From the material below, list every line containing "grey".

★ ★ ★

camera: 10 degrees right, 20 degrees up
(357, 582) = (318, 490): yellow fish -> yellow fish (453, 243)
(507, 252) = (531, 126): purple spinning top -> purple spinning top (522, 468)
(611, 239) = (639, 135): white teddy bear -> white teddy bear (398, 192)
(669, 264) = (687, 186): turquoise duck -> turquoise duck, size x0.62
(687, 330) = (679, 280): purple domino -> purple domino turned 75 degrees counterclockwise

★ ★ ★

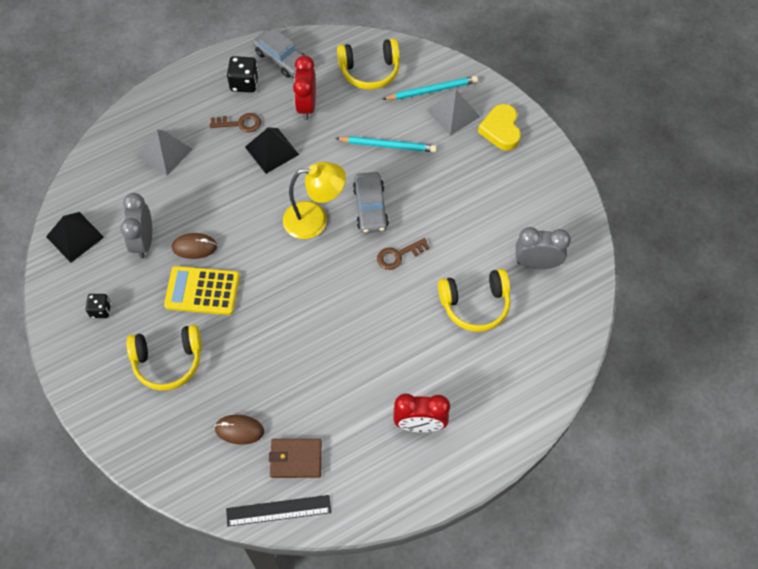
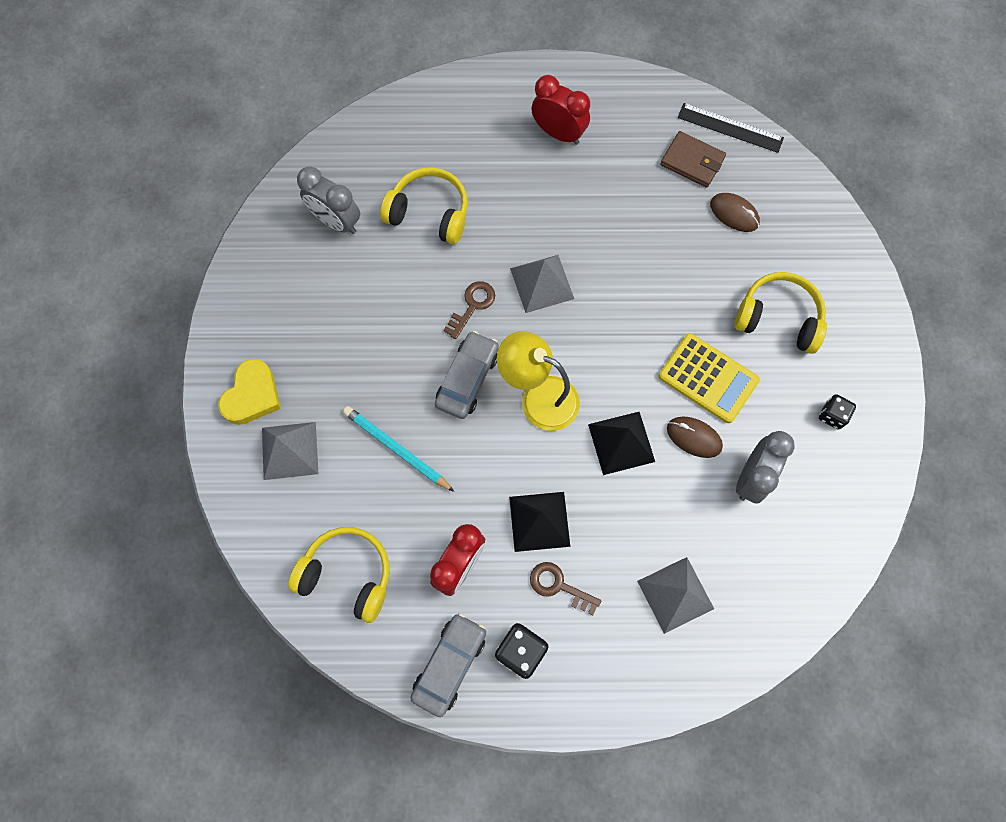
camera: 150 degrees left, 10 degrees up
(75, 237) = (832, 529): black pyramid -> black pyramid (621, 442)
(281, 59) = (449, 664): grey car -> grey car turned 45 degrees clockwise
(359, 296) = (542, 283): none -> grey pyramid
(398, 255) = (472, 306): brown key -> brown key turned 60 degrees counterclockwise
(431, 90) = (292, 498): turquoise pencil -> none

★ ★ ★

*Exercise output*:
(281, 59) = (449, 664): grey car -> grey car turned 45 degrees clockwise
(359, 296) = (542, 283): none -> grey pyramid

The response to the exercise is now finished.